[What to do] In the entries below, how many lines hold the string "minus"? Answer with the number only.

[Edit tracking data]
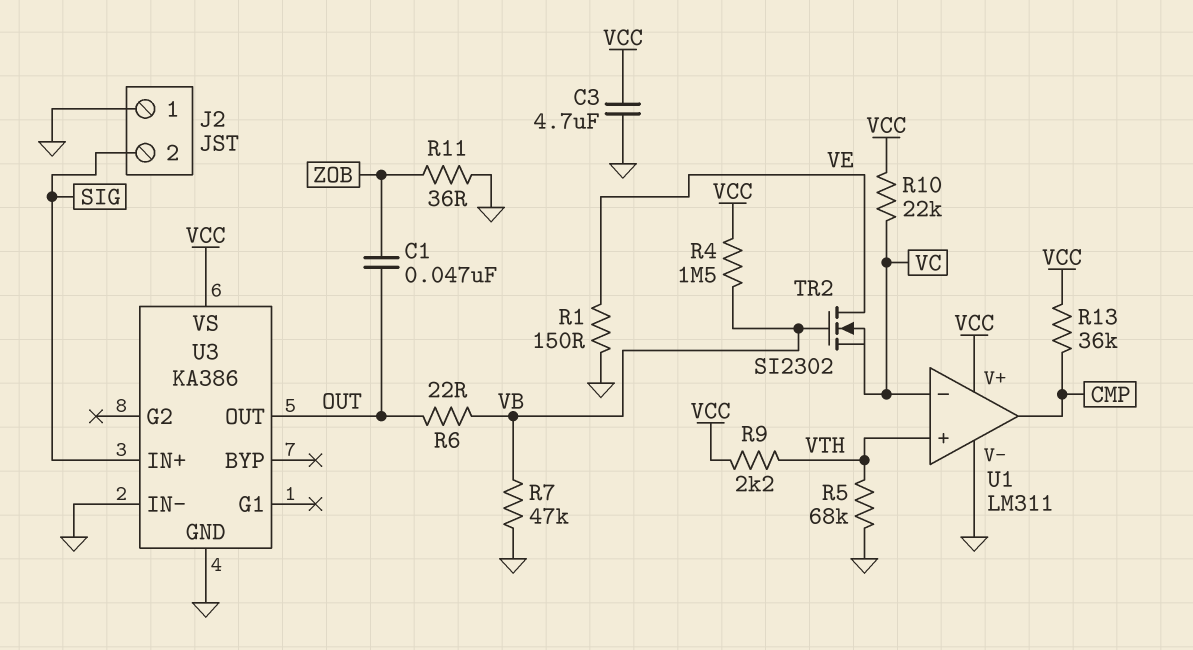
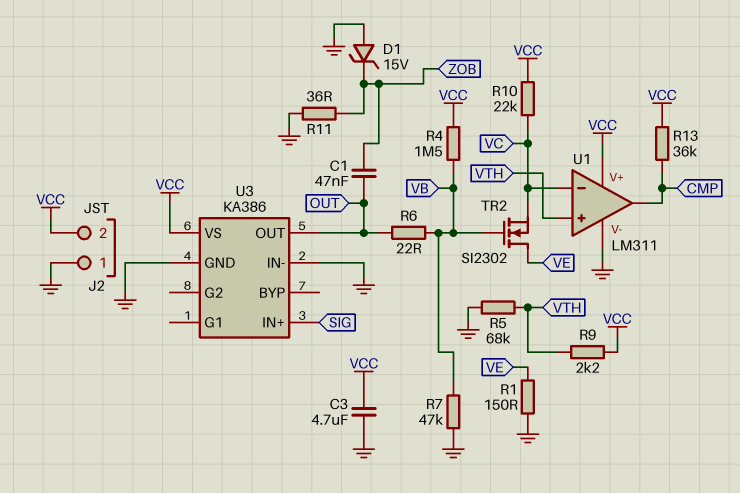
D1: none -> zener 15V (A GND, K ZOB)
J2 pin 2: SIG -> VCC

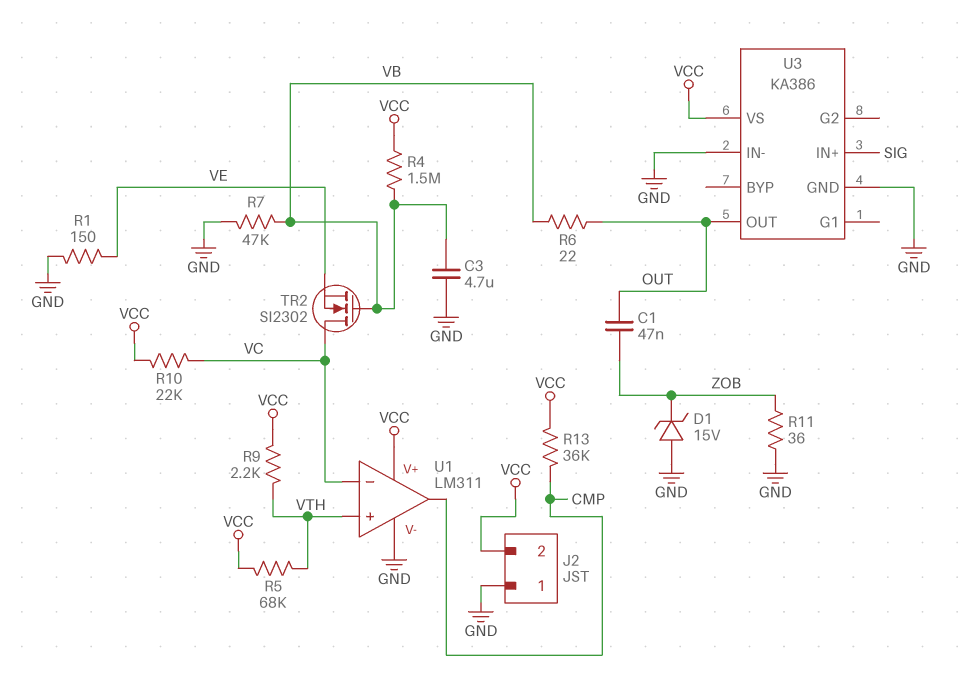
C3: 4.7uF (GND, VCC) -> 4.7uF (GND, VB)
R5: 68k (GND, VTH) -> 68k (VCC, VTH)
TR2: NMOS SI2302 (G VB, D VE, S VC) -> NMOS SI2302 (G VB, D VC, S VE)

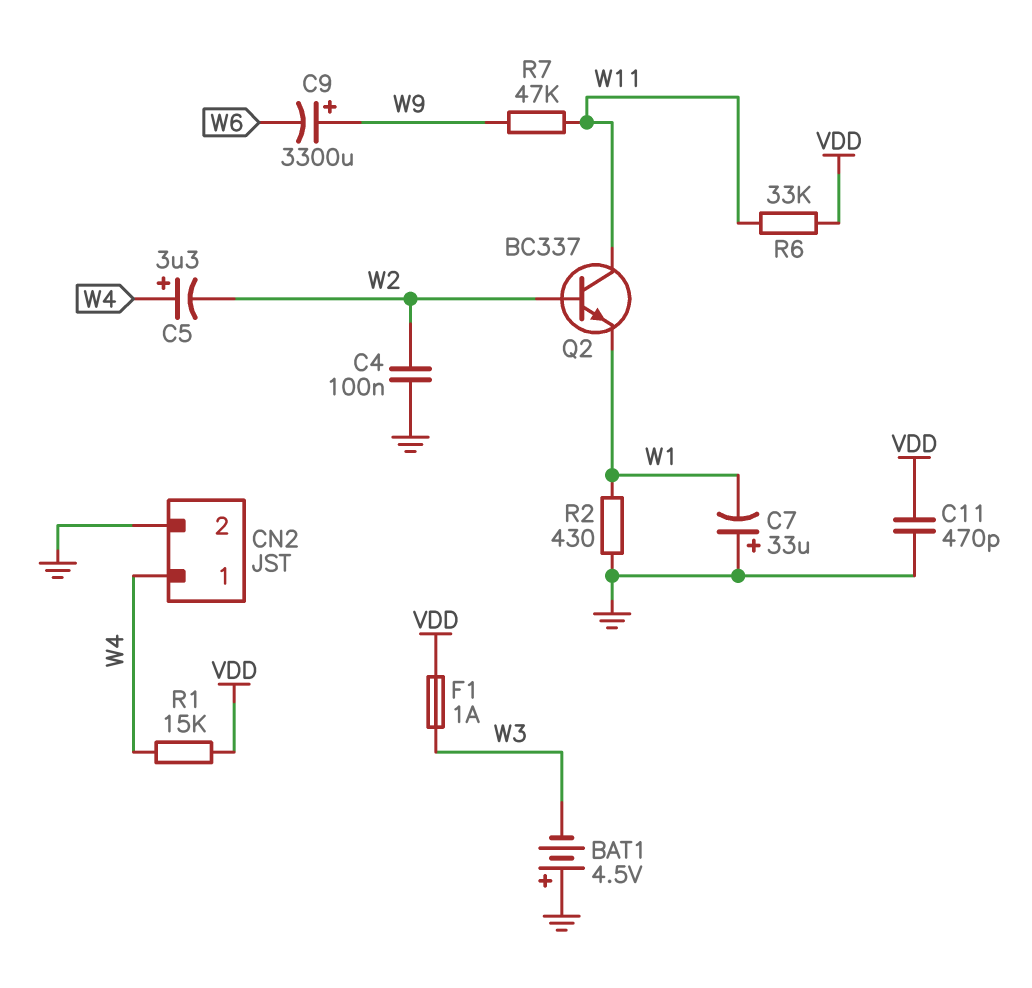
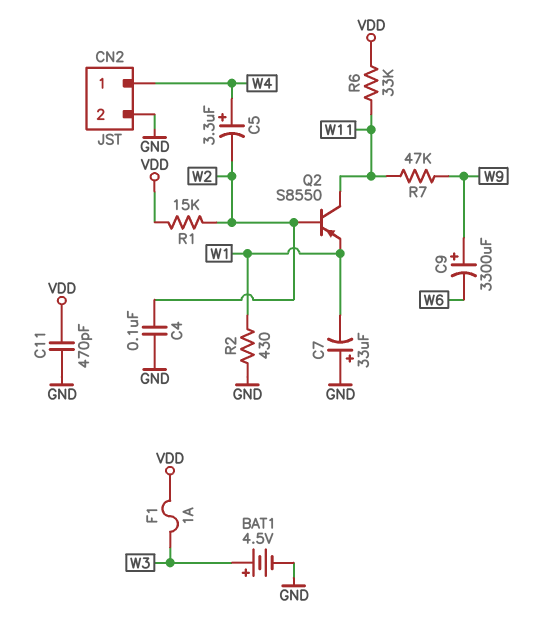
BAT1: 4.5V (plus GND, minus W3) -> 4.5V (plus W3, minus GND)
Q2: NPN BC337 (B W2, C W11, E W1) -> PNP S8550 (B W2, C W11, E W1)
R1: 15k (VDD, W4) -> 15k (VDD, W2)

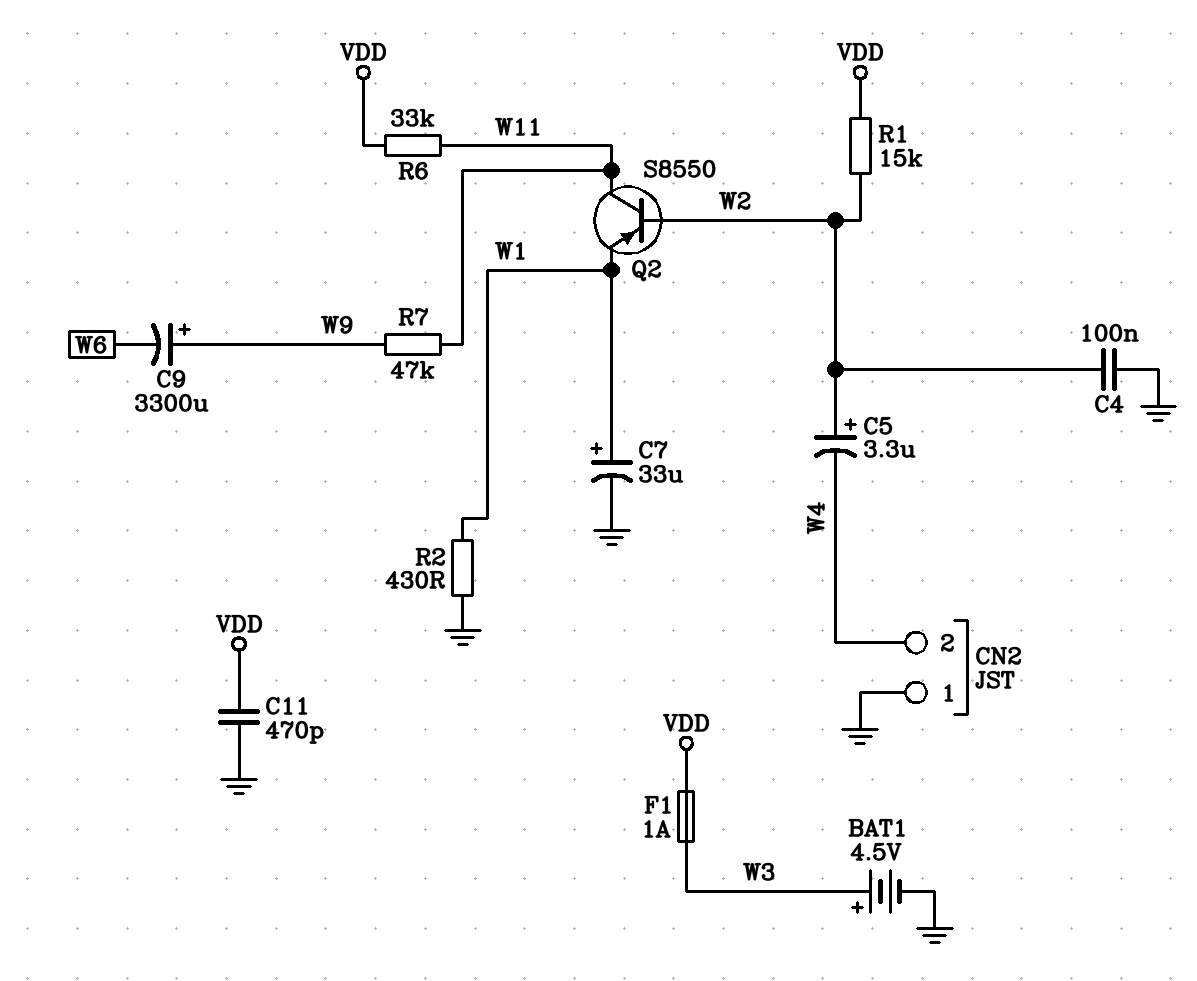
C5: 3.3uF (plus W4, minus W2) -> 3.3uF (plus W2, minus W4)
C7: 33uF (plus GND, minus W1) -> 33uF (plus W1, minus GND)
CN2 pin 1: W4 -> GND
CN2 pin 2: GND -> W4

[Exercise solution] 3